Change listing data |

· · · · ·

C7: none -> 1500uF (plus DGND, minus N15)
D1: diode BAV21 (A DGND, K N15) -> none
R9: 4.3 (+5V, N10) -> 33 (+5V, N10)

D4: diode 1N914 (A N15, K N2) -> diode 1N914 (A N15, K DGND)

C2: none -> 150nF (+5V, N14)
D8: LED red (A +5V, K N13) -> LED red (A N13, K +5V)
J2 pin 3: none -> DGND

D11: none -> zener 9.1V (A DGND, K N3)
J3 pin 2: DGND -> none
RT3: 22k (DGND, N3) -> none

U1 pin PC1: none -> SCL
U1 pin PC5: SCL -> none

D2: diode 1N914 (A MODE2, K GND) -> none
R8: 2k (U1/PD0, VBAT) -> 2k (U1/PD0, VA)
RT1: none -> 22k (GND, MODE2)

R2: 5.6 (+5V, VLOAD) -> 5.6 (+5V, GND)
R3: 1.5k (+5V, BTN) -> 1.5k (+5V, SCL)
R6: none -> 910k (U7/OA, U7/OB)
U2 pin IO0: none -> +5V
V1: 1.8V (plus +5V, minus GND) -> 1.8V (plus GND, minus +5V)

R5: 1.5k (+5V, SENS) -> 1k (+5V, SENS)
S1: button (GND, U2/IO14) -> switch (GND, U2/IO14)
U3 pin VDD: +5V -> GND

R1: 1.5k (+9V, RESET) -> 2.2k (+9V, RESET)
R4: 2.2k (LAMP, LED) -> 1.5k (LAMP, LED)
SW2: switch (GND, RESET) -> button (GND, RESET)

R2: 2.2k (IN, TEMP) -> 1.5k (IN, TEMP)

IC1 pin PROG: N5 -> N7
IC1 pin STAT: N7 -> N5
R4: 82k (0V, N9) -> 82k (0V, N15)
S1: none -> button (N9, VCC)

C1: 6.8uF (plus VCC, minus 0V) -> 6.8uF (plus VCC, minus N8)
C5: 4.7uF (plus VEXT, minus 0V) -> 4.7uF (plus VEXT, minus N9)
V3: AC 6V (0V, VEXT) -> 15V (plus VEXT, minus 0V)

· · · · ·

Your instructions | From the line that contains "V1: 1.8V (plus" through the final line of the entries above, every line must be reproduced exactly and nothing more.

Expected answer |
V1: 1.8V (plus +5V, minus GND) -> 1.8V (plus GND, minus +5V)

R5: 1.5k (+5V, SENS) -> 1k (+5V, SENS)
S1: button (GND, U2/IO14) -> switch (GND, U2/IO14)
U3 pin VDD: +5V -> GND

R1: 1.5k (+9V, RESET) -> 2.2k (+9V, RESET)
R4: 2.2k (LAMP, LED) -> 1.5k (LAMP, LED)
SW2: switch (GND, RESET) -> button (GND, RESET)

R2: 2.2k (IN, TEMP) -> 1.5k (IN, TEMP)

IC1 pin PROG: N5 -> N7
IC1 pin STAT: N7 -> N5
R4: 82k (0V, N9) -> 82k (0V, N15)
S1: none -> button (N9, VCC)

C1: 6.8uF (plus VCC, minus 0V) -> 6.8uF (plus VCC, minus N8)
C5: 4.7uF (plus VEXT, minus 0V) -> 4.7uF (plus VEXT, minus N9)
V3: AC 6V (0V, VEXT) -> 15V (plus VEXT, minus 0V)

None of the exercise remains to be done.